- [TASK TO COMPLETE]: Copy each record exactly and skip its pictures.

(Colored object counting data)
>>>>

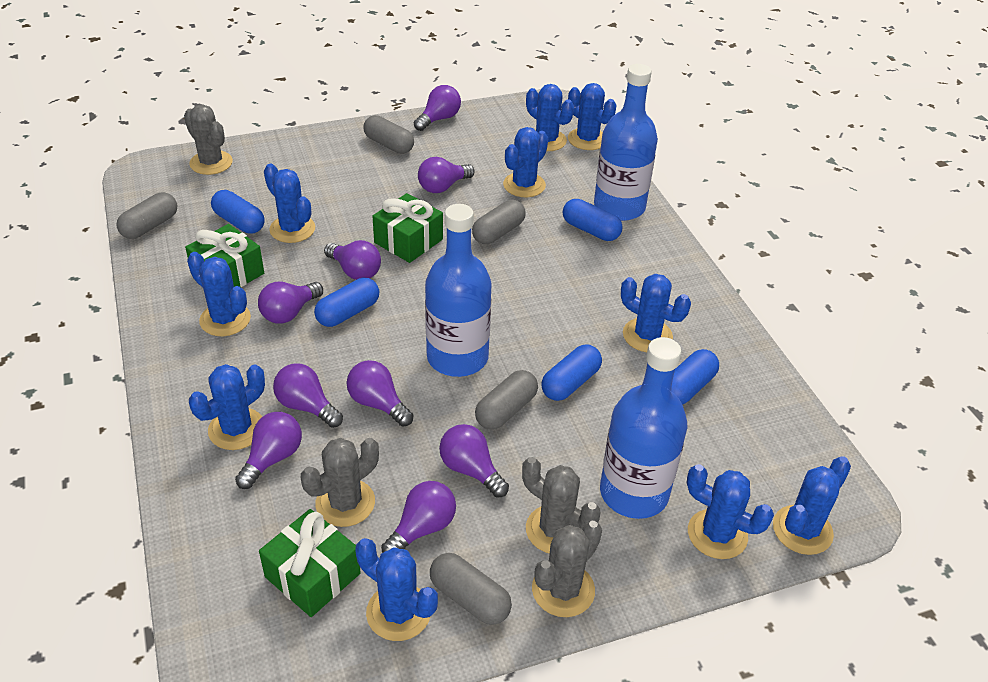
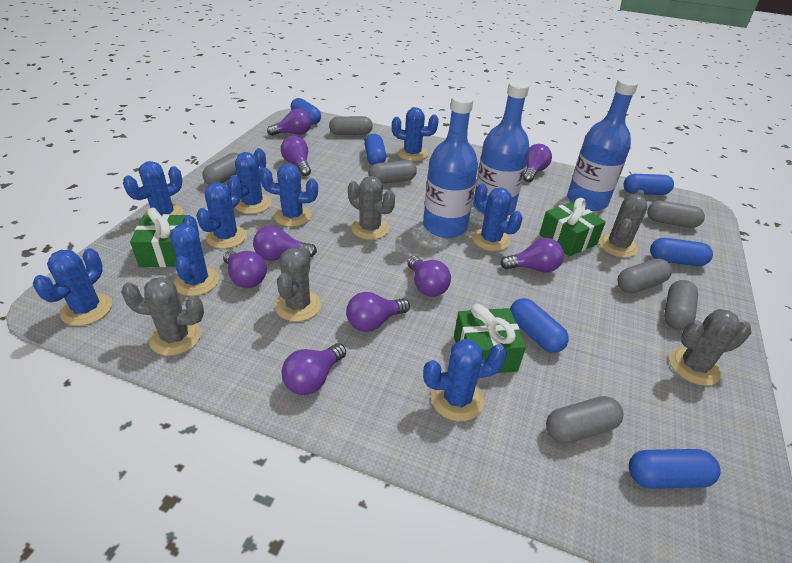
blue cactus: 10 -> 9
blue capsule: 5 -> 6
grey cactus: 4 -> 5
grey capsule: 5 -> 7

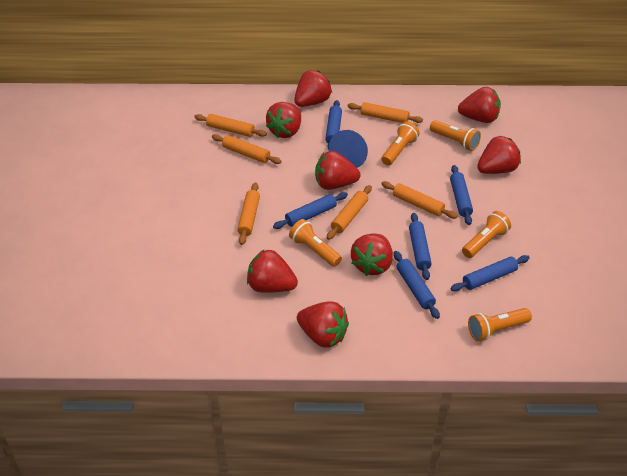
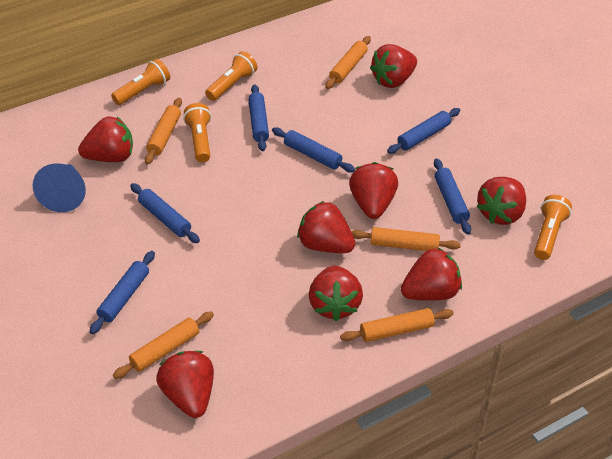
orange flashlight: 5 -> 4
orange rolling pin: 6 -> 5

<<<<

- [OUTPUT BELOW]:
blue cactus: 10 -> 9
blue capsule: 5 -> 6
grey cactus: 4 -> 5
grey capsule: 5 -> 7

orange flashlight: 5 -> 4
orange rolling pin: 6 -> 5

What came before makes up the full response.